* [Exercise instructions]
Repeat only the stretch of lines below that runs from the line with "D2: none -> zener 12V (A GND, K VRAW)" through the line with "R5: 3.3k (GND, n5) -> 11k (GND, n5)", unaltered.

* [Exercise materials]
──────────

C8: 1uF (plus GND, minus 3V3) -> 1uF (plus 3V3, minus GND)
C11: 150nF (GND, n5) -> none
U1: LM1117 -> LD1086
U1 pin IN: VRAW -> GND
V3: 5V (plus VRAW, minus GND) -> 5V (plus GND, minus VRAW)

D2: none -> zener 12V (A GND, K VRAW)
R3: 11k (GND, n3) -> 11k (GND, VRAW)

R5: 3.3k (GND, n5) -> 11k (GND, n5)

──────────

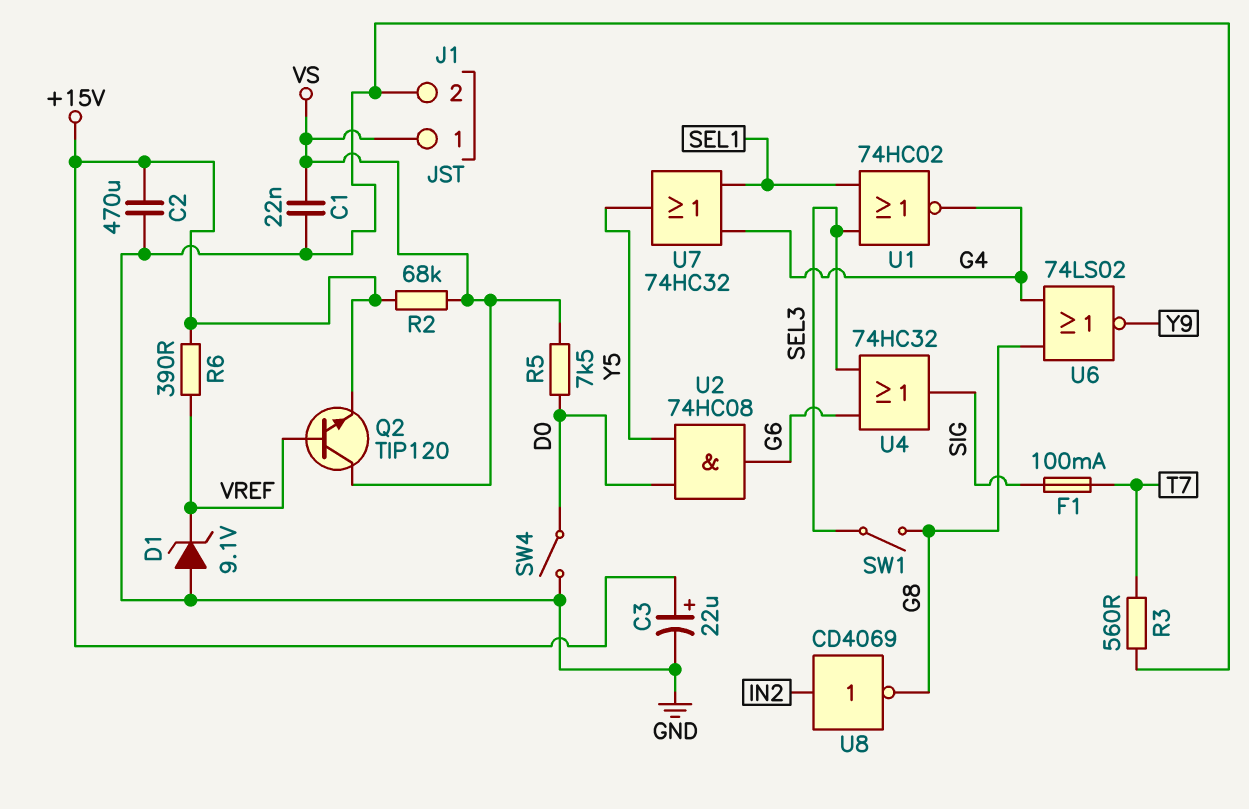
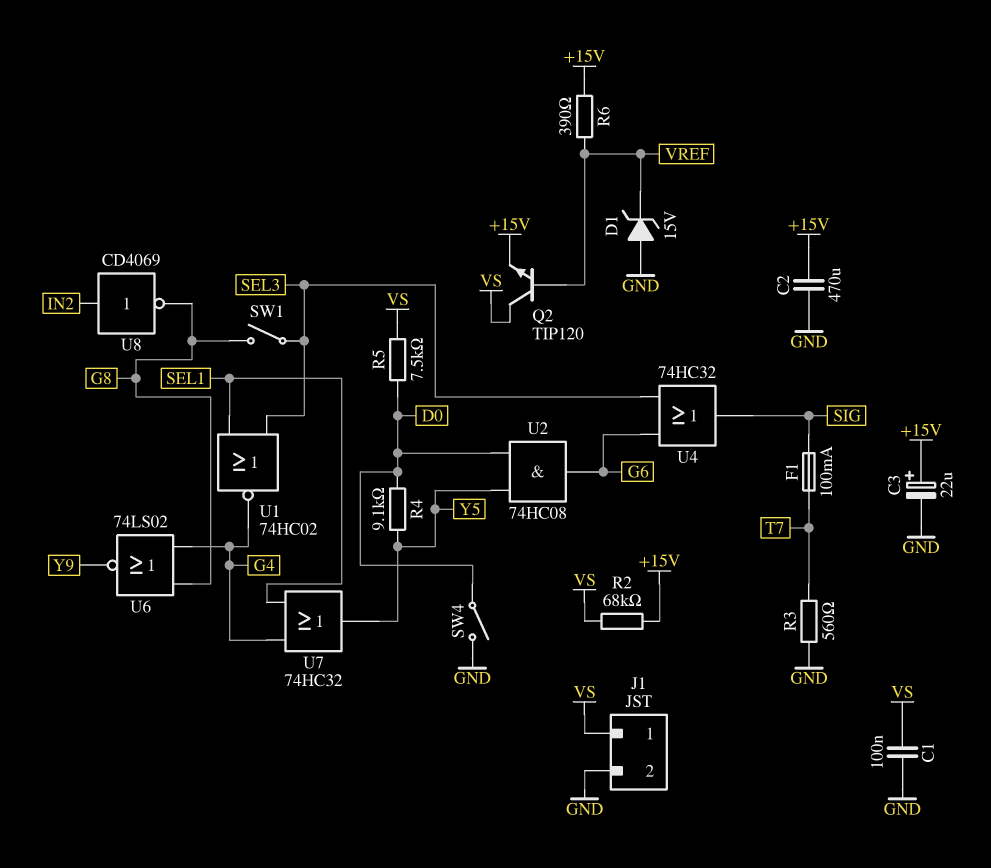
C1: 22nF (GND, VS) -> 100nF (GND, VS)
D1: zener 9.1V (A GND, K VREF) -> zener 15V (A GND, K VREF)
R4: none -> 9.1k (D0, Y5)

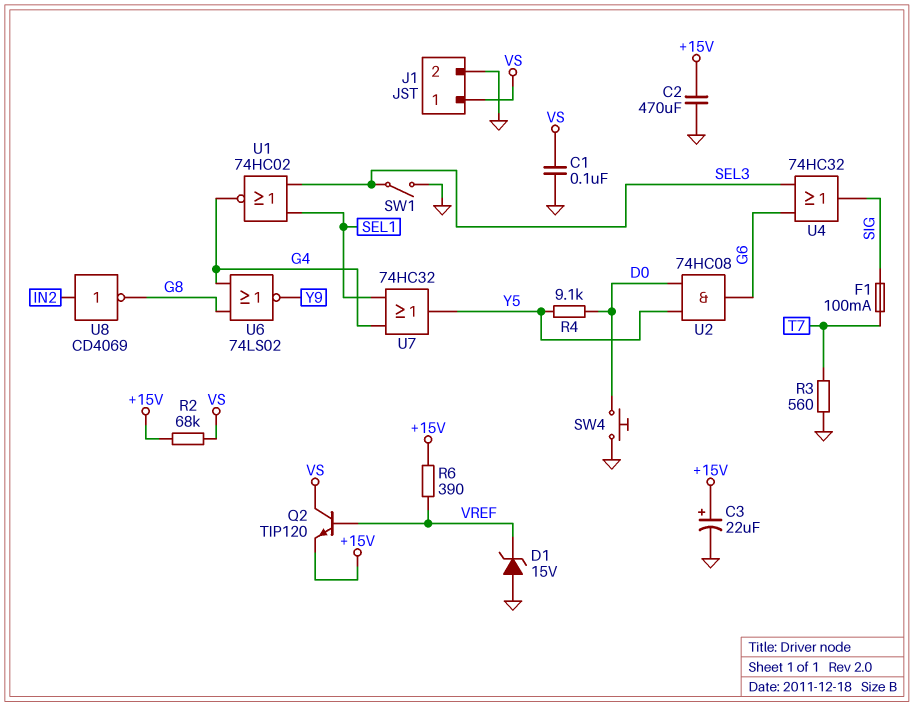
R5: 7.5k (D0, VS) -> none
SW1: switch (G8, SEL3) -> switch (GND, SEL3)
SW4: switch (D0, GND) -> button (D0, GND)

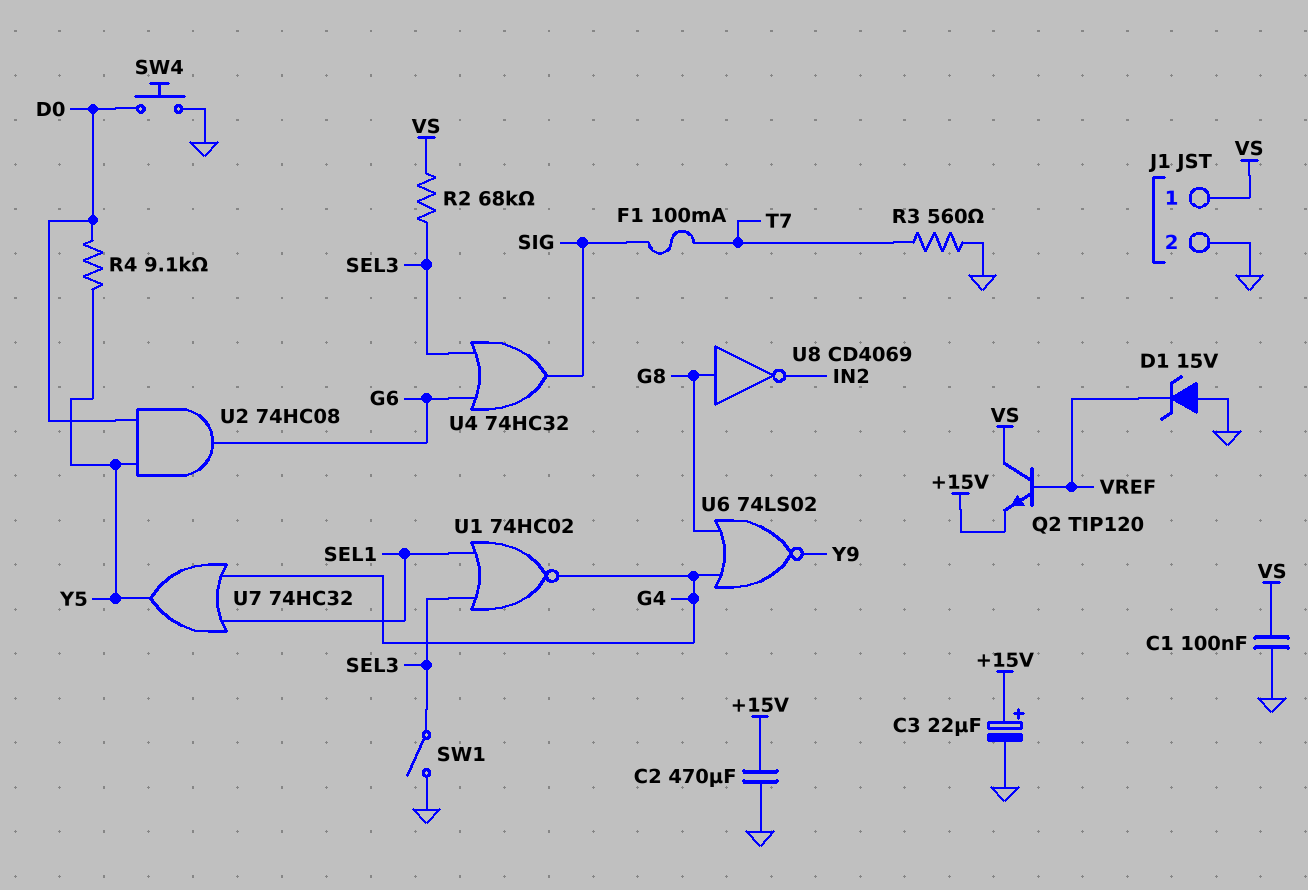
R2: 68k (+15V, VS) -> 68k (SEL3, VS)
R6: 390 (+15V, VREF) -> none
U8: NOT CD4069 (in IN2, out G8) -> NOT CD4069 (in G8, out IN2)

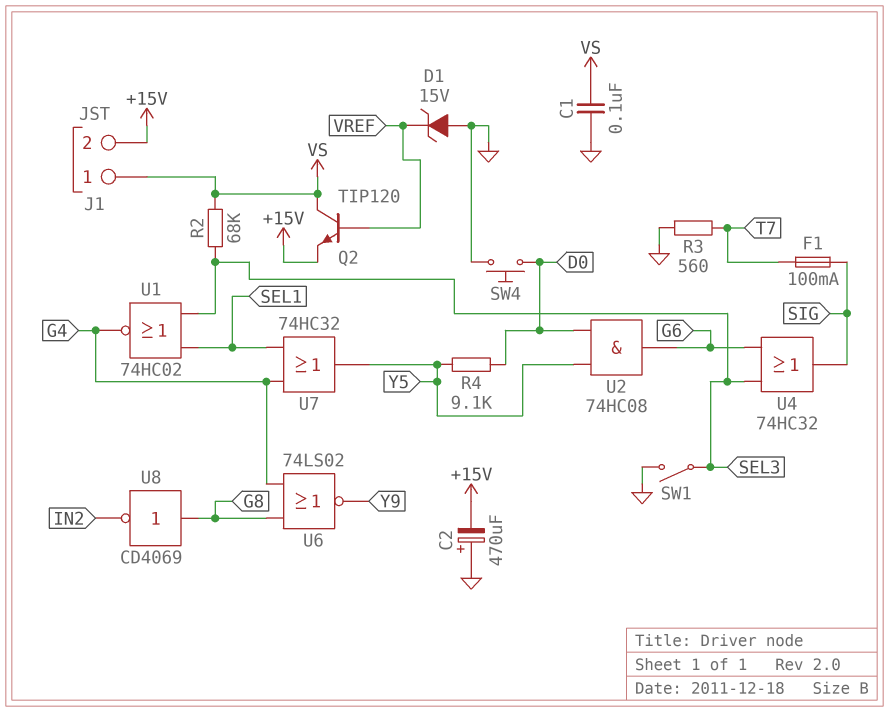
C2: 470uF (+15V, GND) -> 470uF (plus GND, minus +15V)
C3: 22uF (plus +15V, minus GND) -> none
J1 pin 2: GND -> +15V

──────────

* [Answer area]
D2: none -> zener 12V (A GND, K VRAW)
R3: 11k (GND, n3) -> 11k (GND, VRAW)

R5: 3.3k (GND, n5) -> 11k (GND, n5)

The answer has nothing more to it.